▶ **Supplied material**:
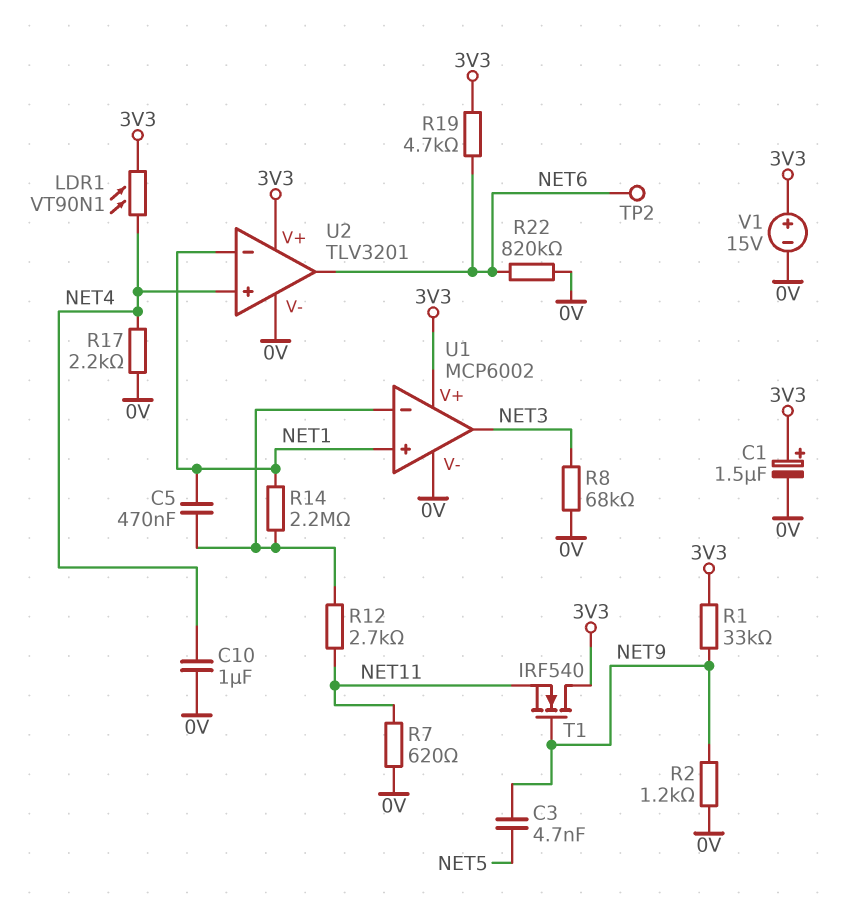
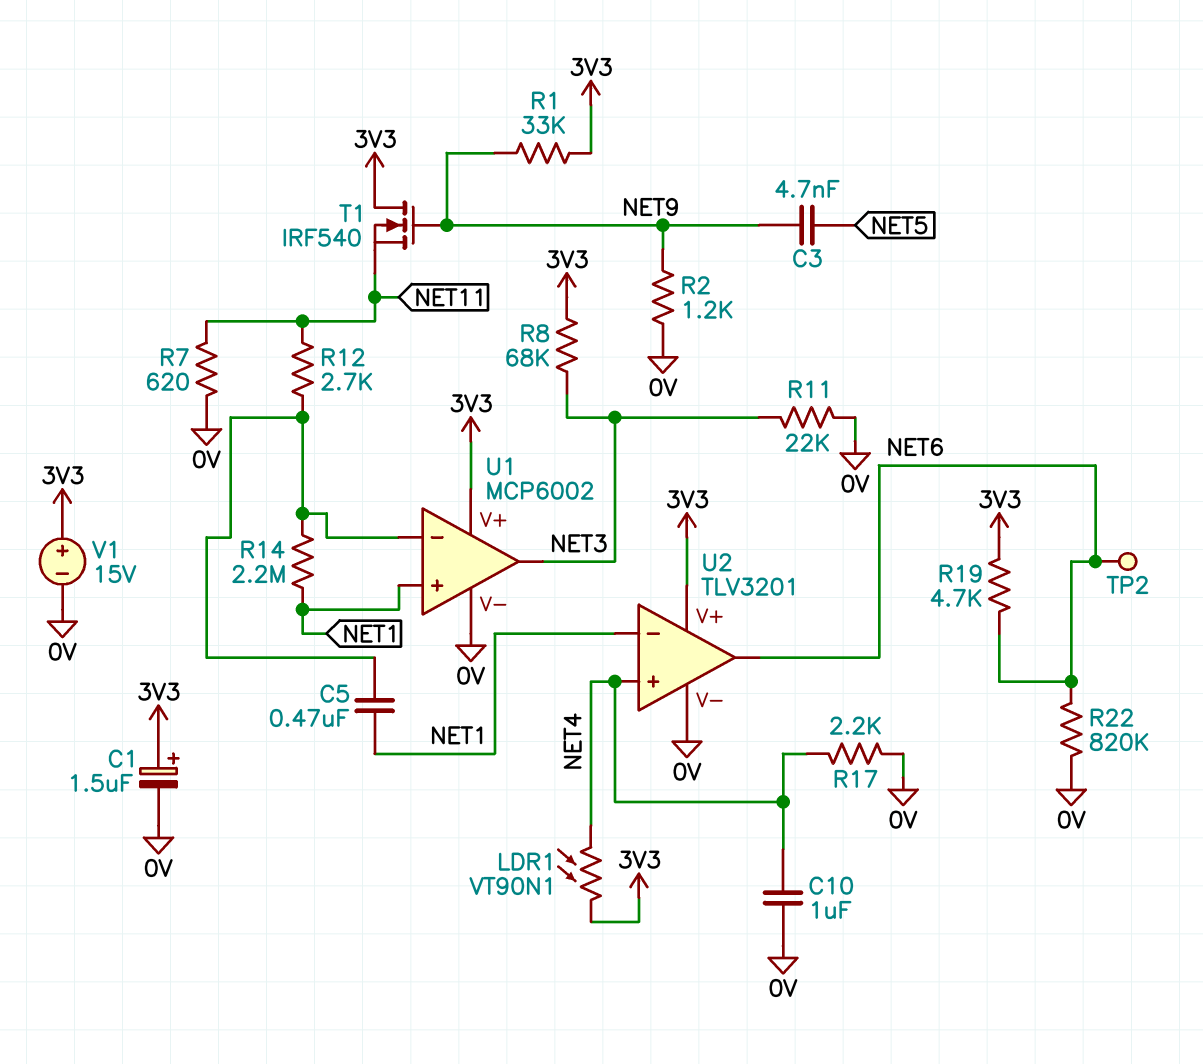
R8: 68k (0V, NET3) -> 68k (3V3, NET3)
R11: none -> 22k (0V, NET3)

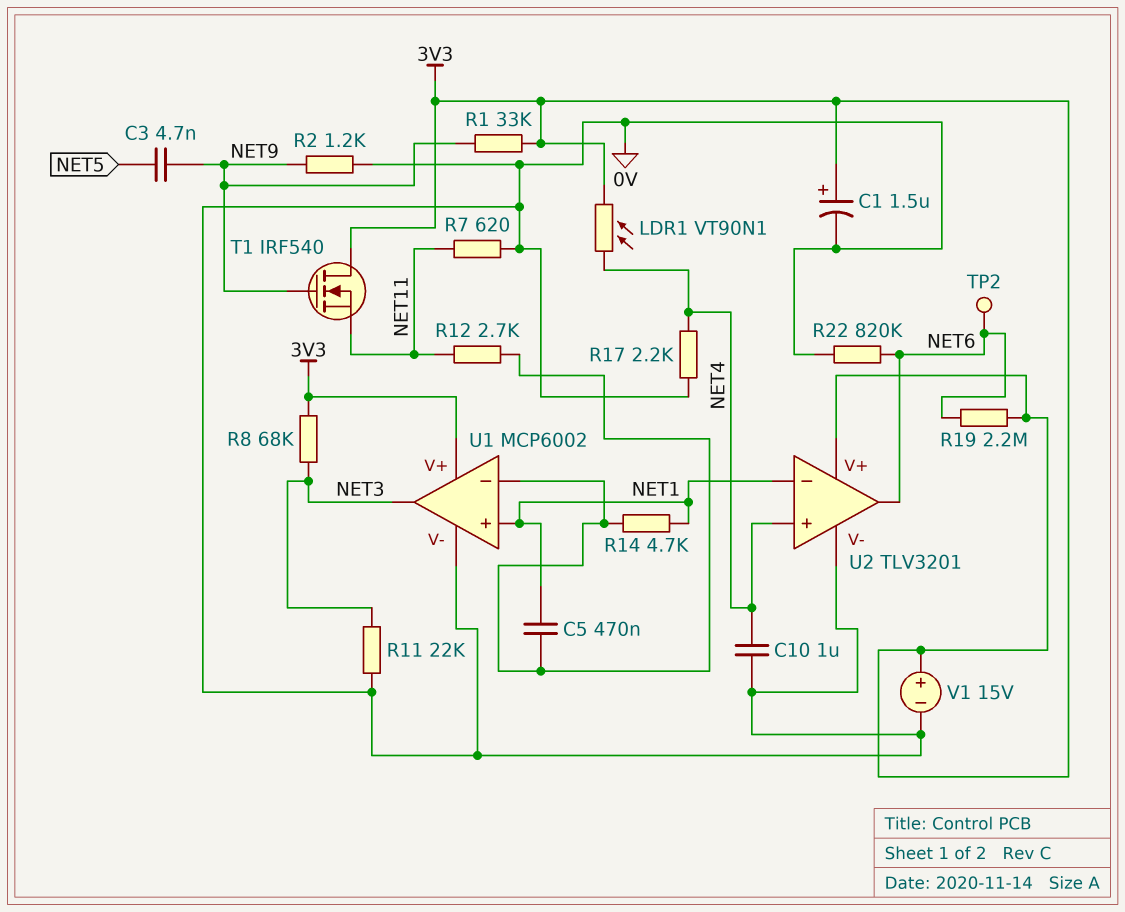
R14: 2.2M (NET1, U1/in-) -> 4.7k (NET1, U1/in-)
R19: 4.7k (3V3, NET6) -> 2.2M (3V3, NET6)

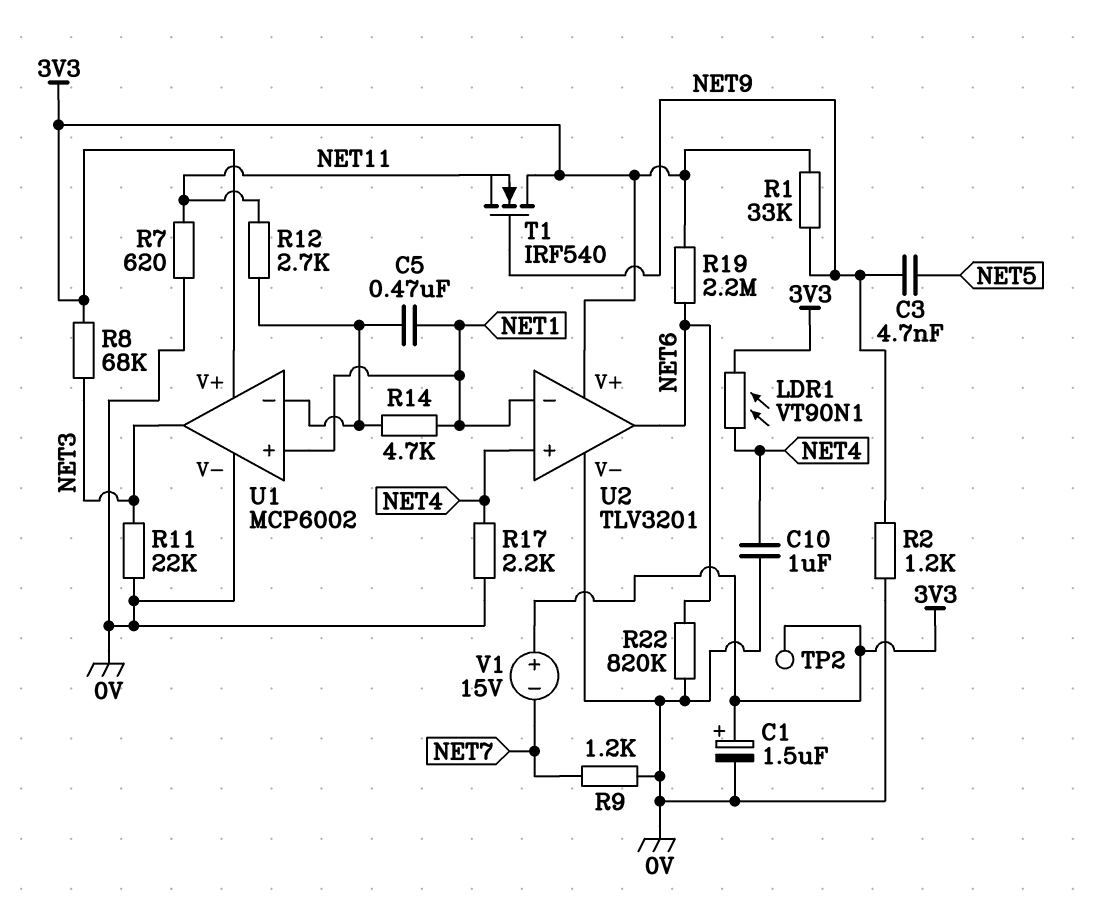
R9: none -> 1.2k (0V, NET7)
TP2: test point (NET6) -> test point (3V3)
V1: 15V (plus 3V3, minus 0V) -> 15V (plus 3V3, minus NET7)

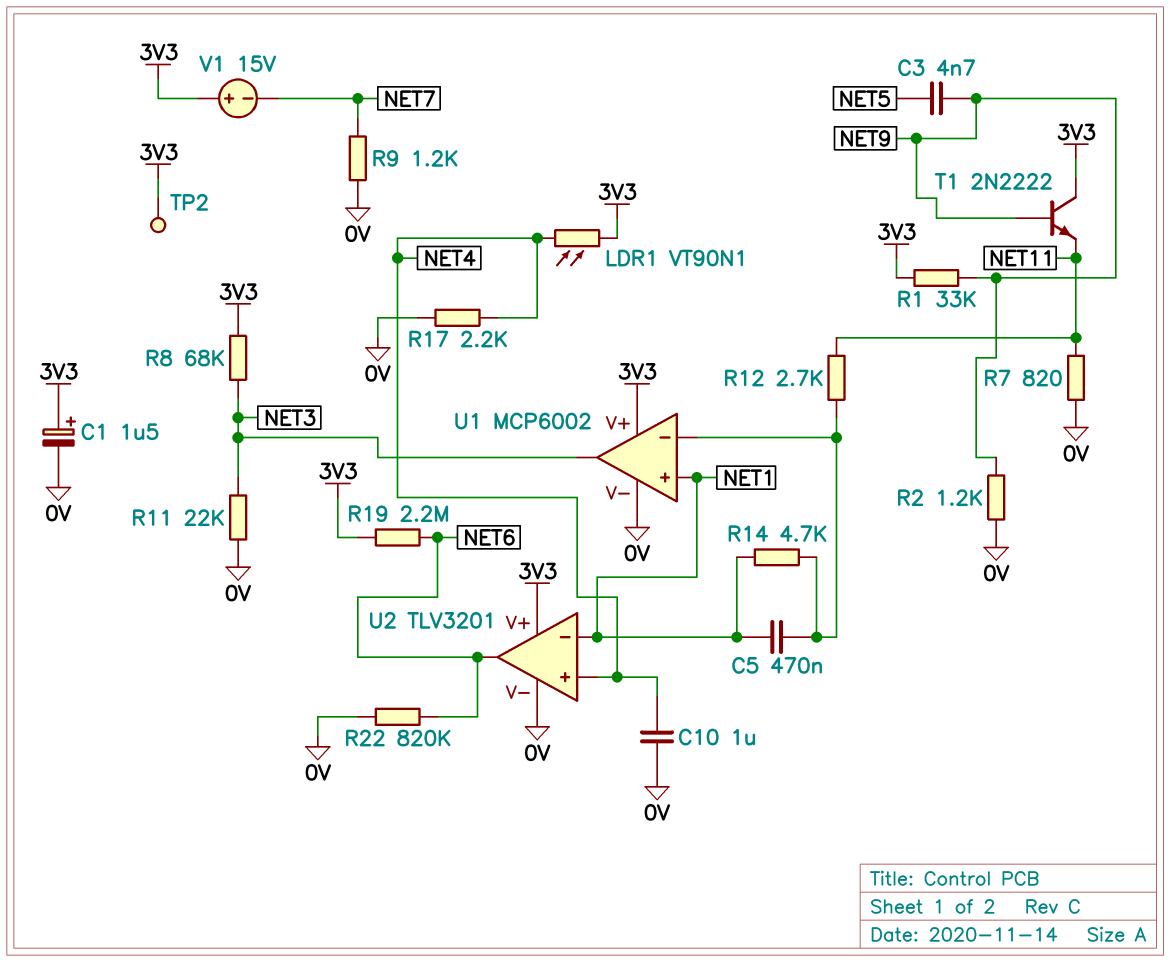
R7: 620 (0V, NET11) -> 820 (0V, NET11)
T1: NMOS IRF540 (G NET9, D 3V3, S NET11) -> NPN 2N2222 (B NET9, C 3V3, E NET11)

▶ **Aim of the task**:
Set down, word for word, only the lines running from the line with "R7: 620 (0V, NET11) -> 820 (0V, NET11)" to the last line of the listing above. Both of those lines belong in your answer.

▶ **Exercise answer**:
R7: 620 (0V, NET11) -> 820 (0V, NET11)
T1: NMOS IRF540 (G NET9, D 3V3, S NET11) -> NPN 2N2222 (B NET9, C 3V3, E NET11)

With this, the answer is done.